• Task to complete
Hand back, word for word, the lines from the one containing "(578, 218) = (602, 156): brown" to the end of the records, both included, and leave out pictures.

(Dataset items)

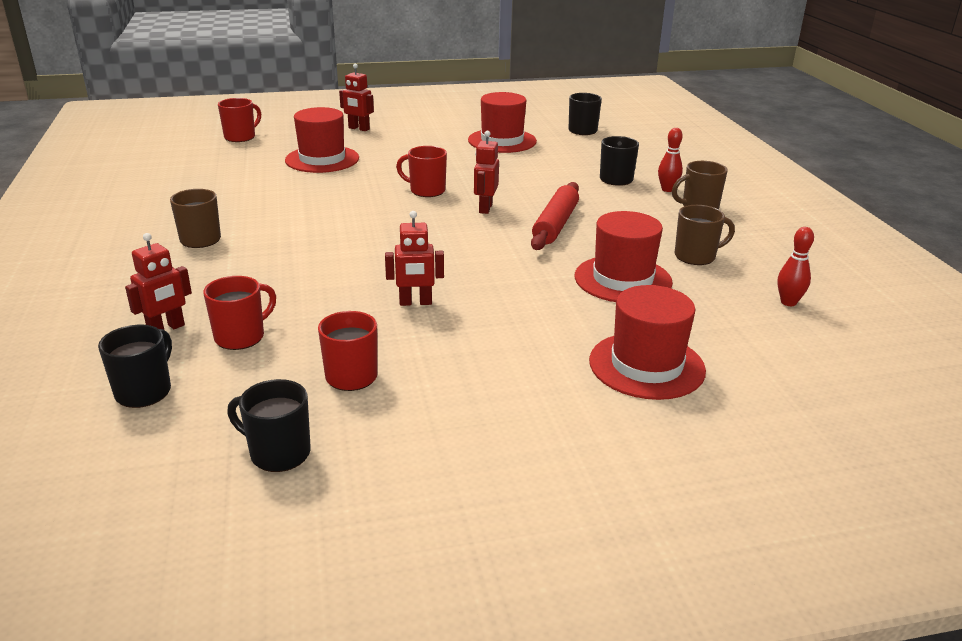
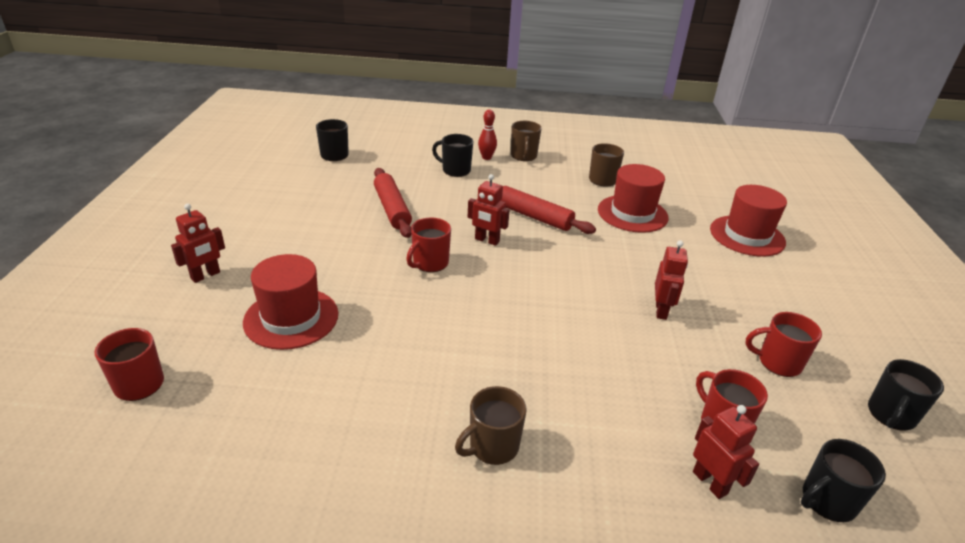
camera: 75 degrees left, 5 degrees up
(145, 391) = (827, 501): black mug -> black mug turned 60 degrees counterclockwise
(502, 141) = (327, 197): red hat -> none
(506, 165) = (392, 209): none -> red rolling pin
(788, 302) = (668, 171): red bowling pin -> none

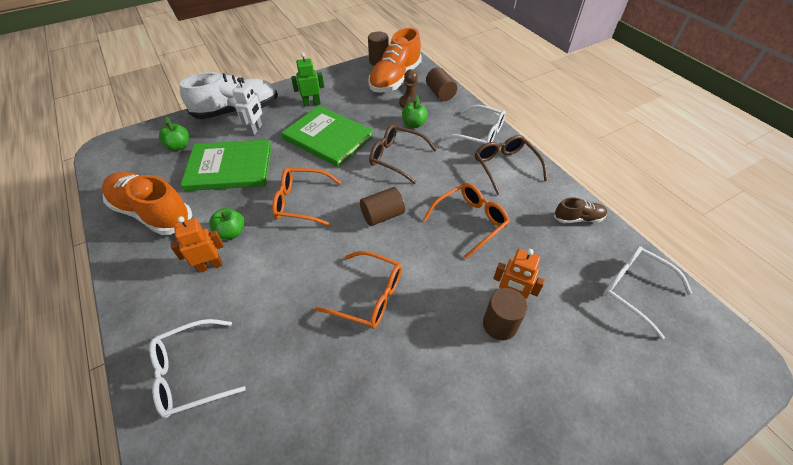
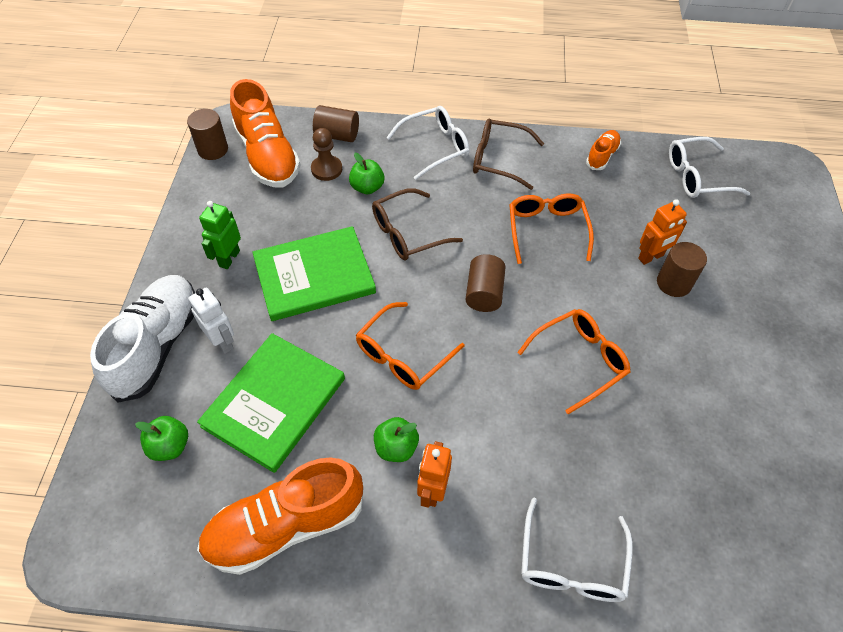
camera: 55 degrees left, 5 degrees up
(578, 218) = (602, 156): brown shoe -> orange shoe

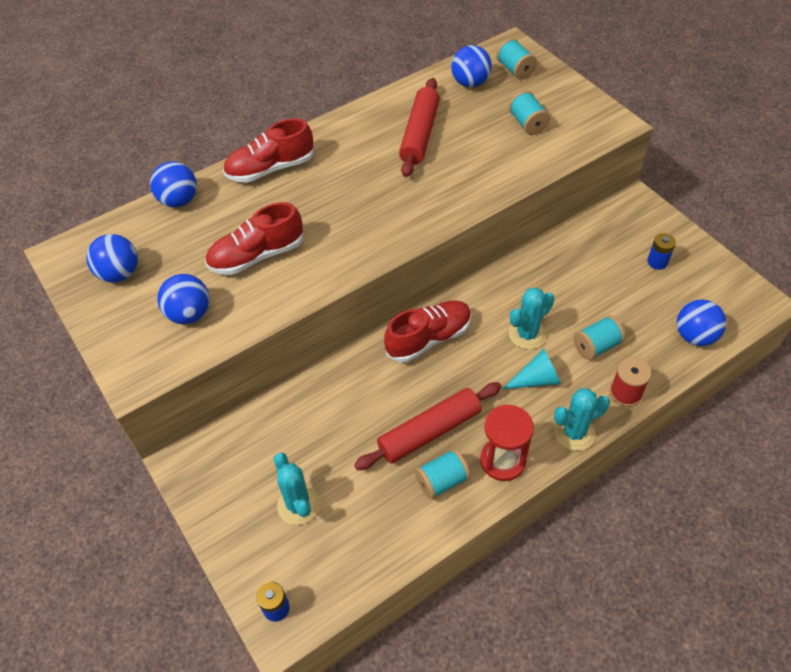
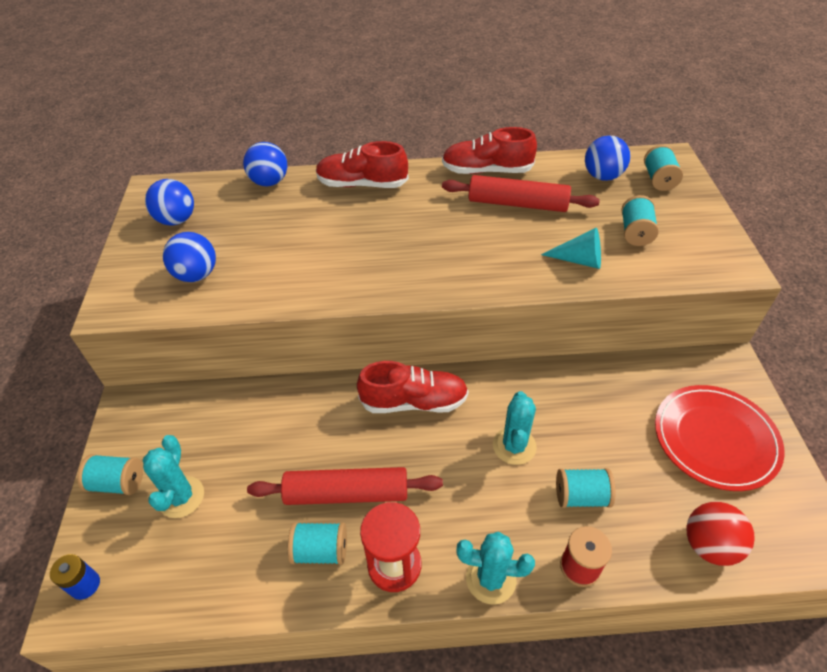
camera: 30 degrees right, 5 degrees down
(232, 525) = (117, 483): none -> turquoise spool
(257, 256) = (290, 250): red shoe -> red shoe (487, 171)
(420, 134) = (517, 204): red rolling pin -> red rolling pin turned 60 degrees clockwise
(527, 334) = (514, 446): turquoise cactus -> turquoise cactus turned 75 degrees counterclockwise
(537, 379) = (491, 498): turquoise cone -> turquoise cone (579, 260)
(657, 262) = (715, 439): blue battery -> red plate
(694, 336) = (709, 545): blue ball -> red ball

• Result
(578, 218) = (602, 156): brown shoe -> orange shoe

camera: 30 degrees right, 5 degrees down
(232, 525) = (117, 483): none -> turquoise spool
(257, 256) = (290, 250): red shoe -> red shoe (487, 171)
(420, 134) = (517, 204): red rolling pin -> red rolling pin turned 60 degrees clockwise
(527, 334) = (514, 446): turquoise cactus -> turquoise cactus turned 75 degrees counterclockwise
(537, 379) = (491, 498): turquoise cone -> turquoise cone (579, 260)
(657, 262) = (715, 439): blue battery -> red plate
(694, 336) = (709, 545): blue ball -> red ball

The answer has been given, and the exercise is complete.